Data records

--------------------

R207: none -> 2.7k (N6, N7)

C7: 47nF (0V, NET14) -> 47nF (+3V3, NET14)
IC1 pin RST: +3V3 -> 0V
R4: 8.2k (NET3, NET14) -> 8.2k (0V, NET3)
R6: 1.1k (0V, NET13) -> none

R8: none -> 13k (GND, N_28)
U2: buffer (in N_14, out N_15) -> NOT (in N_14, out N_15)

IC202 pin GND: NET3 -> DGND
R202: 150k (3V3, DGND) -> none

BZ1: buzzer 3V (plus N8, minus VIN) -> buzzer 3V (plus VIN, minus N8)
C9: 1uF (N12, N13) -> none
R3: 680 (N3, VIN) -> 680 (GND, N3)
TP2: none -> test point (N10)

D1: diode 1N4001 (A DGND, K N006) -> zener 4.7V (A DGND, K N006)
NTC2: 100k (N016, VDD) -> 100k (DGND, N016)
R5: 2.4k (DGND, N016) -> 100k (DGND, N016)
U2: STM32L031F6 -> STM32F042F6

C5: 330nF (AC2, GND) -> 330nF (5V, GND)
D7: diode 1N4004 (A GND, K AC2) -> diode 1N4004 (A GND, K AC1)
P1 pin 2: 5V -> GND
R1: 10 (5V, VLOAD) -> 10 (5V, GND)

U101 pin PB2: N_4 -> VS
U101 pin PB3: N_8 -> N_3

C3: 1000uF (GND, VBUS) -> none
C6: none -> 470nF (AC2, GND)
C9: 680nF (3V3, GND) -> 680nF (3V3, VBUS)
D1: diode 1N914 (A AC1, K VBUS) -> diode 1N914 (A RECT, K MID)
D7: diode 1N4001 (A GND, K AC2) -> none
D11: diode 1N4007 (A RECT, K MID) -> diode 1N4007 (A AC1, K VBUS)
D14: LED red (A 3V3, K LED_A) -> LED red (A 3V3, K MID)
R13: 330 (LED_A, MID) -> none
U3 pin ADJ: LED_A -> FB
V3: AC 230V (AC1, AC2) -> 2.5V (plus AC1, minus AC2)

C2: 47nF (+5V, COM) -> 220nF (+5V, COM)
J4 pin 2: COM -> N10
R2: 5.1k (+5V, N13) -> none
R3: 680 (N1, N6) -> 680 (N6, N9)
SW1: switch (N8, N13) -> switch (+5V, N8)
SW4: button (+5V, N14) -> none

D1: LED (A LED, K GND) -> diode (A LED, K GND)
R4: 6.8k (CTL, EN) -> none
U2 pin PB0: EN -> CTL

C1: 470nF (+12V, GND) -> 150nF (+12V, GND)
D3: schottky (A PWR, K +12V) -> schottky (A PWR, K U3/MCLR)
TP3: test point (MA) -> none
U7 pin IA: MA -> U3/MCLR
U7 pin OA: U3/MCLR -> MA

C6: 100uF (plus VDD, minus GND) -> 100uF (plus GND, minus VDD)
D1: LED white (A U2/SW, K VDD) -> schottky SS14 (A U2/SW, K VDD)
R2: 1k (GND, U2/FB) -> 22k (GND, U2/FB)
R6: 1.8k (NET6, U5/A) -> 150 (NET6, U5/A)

--------------------

## Work instruction
From the records above, please extract every line and repeat it exactly.

## The answer
R207: none -> 2.7k (N6, N7)

C7: 47nF (0V, NET14) -> 47nF (+3V3, NET14)
IC1 pin RST: +3V3 -> 0V
R4: 8.2k (NET3, NET14) -> 8.2k (0V, NET3)
R6: 1.1k (0V, NET13) -> none

R8: none -> 13k (GND, N_28)
U2: buffer (in N_14, out N_15) -> NOT (in N_14, out N_15)

IC202 pin GND: NET3 -> DGND
R202: 150k (3V3, DGND) -> none

BZ1: buzzer 3V (plus N8, minus VIN) -> buzzer 3V (plus VIN, minus N8)
C9: 1uF (N12, N13) -> none
R3: 680 (N3, VIN) -> 680 (GND, N3)
TP2: none -> test point (N10)

D1: diode 1N4001 (A DGND, K N006) -> zener 4.7V (A DGND, K N006)
NTC2: 100k (N016, VDD) -> 100k (DGND, N016)
R5: 2.4k (DGND, N016) -> 100k (DGND, N016)
U2: STM32L031F6 -> STM32F042F6

C5: 330nF (AC2, GND) -> 330nF (5V, GND)
D7: diode 1N4004 (A GND, K AC2) -> diode 1N4004 (A GND, K AC1)
P1 pin 2: 5V -> GND
R1: 10 (5V, VLOAD) -> 10 (5V, GND)

U101 pin PB2: N_4 -> VS
U101 pin PB3: N_8 -> N_3

C3: 1000uF (GND, VBUS) -> none
C6: none -> 470nF (AC2, GND)
C9: 680nF (3V3, GND) -> 680nF (3V3, VBUS)
D1: diode 1N914 (A AC1, K VBUS) -> diode 1N914 (A RECT, K MID)
D7: diode 1N4001 (A GND, K AC2) -> none
D11: diode 1N4007 (A RECT, K MID) -> diode 1N4007 (A AC1, K VBUS)
D14: LED red (A 3V3, K LED_A) -> LED red (A 3V3, K MID)
R13: 330 (LED_A, MID) -> none
U3 pin ADJ: LED_A -> FB
V3: AC 230V (AC1, AC2) -> 2.5V (plus AC1, minus AC2)

C2: 47nF (+5V, COM) -> 220nF (+5V, COM)
J4 pin 2: COM -> N10
R2: 5.1k (+5V, N13) -> none
R3: 680 (N1, N6) -> 680 (N6, N9)
SW1: switch (N8, N13) -> switch (+5V, N8)
SW4: button (+5V, N14) -> none

D1: LED (A LED, K GND) -> diode (A LED, K GND)
R4: 6.8k (CTL, EN) -> none
U2 pin PB0: EN -> CTL

C1: 470nF (+12V, GND) -> 150nF (+12V, GND)
D3: schottky (A PWR, K +12V) -> schottky (A PWR, K U3/MCLR)
TP3: test point (MA) -> none
U7 pin IA: MA -> U3/MCLR
U7 pin OA: U3/MCLR -> MA

C6: 100uF (plus VDD, minus GND) -> 100uF (plus GND, minus VDD)
D1: LED white (A U2/SW, K VDD) -> schottky SS14 (A U2/SW, K VDD)
R2: 1k (GND, U2/FB) -> 22k (GND, U2/FB)
R6: 1.8k (NET6, U5/A) -> 150 (NET6, U5/A)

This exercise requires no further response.